[Object change descriptions]
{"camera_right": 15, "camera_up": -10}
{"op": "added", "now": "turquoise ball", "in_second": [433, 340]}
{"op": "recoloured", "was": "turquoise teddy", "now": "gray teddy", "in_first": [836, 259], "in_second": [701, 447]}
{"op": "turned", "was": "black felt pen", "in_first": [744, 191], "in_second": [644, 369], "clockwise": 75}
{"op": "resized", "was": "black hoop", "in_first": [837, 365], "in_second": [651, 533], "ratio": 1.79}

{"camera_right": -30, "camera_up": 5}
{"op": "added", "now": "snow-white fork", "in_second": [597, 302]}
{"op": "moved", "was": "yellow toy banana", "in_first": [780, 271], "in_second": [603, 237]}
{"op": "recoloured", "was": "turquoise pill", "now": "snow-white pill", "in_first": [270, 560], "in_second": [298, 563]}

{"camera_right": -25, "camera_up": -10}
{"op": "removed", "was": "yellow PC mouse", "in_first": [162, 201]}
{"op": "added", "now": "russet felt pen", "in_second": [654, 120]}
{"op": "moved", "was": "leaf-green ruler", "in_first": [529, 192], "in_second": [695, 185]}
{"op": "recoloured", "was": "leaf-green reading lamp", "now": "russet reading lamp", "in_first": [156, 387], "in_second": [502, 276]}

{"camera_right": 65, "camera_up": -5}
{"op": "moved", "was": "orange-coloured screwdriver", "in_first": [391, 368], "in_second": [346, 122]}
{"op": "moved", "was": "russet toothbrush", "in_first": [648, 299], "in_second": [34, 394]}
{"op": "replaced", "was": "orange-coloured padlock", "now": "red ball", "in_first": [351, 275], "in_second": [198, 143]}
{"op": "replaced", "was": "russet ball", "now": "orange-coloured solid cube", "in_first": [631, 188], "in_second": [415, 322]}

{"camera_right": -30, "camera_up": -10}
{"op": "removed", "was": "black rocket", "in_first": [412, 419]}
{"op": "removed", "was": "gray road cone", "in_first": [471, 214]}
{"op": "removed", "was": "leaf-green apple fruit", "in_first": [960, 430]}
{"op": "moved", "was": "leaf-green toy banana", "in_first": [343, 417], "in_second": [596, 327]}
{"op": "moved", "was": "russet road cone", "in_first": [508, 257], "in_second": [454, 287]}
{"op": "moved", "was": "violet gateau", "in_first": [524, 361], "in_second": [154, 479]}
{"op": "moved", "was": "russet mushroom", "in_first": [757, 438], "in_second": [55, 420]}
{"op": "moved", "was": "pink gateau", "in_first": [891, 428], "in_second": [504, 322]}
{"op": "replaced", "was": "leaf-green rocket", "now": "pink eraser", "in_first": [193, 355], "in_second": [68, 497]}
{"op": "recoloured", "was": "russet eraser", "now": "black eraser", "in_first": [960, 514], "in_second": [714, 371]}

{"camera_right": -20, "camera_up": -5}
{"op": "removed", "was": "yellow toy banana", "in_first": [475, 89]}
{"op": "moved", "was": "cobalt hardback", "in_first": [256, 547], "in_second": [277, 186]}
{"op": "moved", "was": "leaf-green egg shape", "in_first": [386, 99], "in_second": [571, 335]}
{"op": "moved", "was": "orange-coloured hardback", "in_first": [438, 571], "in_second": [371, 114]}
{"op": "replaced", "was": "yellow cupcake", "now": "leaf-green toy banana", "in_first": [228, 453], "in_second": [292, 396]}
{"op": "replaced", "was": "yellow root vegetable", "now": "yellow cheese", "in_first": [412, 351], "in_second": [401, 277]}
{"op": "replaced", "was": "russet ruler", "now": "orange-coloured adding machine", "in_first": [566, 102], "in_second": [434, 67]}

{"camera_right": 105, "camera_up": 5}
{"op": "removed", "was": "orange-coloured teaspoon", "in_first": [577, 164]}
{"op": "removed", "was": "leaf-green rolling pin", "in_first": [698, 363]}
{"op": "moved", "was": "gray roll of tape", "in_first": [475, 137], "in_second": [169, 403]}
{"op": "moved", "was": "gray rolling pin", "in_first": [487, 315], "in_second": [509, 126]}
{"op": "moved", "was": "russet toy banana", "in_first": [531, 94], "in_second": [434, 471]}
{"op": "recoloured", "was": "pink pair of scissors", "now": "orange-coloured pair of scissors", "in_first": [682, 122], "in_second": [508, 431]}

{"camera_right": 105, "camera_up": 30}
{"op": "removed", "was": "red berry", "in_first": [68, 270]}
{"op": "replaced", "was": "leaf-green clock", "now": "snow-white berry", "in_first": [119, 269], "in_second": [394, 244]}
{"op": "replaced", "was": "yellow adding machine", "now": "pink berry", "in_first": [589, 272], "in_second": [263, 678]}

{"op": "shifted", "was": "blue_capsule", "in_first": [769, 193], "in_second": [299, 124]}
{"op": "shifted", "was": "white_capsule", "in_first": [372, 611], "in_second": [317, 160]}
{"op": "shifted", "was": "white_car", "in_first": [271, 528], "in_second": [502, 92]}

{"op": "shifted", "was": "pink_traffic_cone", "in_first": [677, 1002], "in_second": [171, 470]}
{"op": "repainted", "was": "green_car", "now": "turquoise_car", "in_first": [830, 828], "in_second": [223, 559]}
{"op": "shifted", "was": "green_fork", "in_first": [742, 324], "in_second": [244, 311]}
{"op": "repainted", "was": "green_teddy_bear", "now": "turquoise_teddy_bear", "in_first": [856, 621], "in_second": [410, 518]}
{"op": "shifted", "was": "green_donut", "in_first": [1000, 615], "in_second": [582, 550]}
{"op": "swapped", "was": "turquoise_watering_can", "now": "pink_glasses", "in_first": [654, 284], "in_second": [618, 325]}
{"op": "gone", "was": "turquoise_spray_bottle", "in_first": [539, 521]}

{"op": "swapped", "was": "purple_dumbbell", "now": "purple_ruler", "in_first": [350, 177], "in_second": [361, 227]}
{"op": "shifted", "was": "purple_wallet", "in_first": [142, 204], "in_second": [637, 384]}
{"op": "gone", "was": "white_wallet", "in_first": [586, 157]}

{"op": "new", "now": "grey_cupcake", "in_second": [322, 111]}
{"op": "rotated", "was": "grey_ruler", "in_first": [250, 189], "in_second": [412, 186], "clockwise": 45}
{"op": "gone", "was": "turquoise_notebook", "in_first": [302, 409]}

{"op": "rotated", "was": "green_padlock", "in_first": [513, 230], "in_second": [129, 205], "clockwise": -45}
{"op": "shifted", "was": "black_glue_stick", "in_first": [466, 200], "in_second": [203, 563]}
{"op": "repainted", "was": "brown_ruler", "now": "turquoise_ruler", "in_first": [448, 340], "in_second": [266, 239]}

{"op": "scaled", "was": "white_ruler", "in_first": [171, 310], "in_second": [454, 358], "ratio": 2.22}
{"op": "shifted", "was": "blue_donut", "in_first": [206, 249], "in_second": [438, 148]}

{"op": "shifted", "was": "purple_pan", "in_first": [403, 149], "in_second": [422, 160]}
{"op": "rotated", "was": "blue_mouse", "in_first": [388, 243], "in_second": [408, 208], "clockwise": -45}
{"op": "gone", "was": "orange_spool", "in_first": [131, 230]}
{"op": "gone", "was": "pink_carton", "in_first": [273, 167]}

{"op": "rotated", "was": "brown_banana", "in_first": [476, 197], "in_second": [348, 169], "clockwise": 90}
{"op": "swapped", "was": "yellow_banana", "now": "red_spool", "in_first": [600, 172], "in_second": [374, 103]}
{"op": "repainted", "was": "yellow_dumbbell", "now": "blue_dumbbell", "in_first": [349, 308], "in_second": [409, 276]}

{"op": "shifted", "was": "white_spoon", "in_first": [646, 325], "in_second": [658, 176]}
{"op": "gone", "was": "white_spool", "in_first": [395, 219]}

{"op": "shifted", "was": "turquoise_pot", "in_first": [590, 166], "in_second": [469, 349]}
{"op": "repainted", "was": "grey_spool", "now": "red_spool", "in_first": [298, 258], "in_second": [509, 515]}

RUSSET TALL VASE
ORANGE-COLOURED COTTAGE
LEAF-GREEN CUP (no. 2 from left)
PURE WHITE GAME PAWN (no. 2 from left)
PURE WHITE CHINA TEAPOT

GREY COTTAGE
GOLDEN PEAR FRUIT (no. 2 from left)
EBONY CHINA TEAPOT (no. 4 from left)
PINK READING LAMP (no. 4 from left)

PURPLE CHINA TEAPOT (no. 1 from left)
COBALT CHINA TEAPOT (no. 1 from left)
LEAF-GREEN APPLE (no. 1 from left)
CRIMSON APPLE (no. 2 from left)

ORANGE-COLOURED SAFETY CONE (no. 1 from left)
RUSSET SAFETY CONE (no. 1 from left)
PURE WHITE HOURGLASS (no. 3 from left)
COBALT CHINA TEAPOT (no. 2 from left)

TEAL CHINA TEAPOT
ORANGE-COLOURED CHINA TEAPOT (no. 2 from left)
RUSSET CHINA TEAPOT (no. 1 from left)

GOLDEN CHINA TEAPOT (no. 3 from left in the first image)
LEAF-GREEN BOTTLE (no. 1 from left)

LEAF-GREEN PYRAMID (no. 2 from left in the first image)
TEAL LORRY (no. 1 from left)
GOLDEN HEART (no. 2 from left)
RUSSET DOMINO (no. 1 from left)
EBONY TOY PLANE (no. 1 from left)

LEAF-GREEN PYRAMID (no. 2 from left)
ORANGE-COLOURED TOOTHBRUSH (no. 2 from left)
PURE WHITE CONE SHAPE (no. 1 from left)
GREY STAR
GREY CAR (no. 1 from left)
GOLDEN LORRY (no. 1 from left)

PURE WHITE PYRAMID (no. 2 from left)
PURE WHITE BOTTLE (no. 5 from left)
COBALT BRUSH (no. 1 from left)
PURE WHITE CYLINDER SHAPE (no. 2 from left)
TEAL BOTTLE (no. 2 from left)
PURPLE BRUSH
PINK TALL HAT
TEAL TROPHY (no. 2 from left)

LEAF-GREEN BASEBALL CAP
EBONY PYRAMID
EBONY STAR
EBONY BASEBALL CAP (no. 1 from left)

→ Exercise:
Filter the entries above and keep only the lines with the word "LORRY".

→ Answer area:
TEAL LORRY (no. 1 from left)
GOLDEN LORRY (no. 1 from left)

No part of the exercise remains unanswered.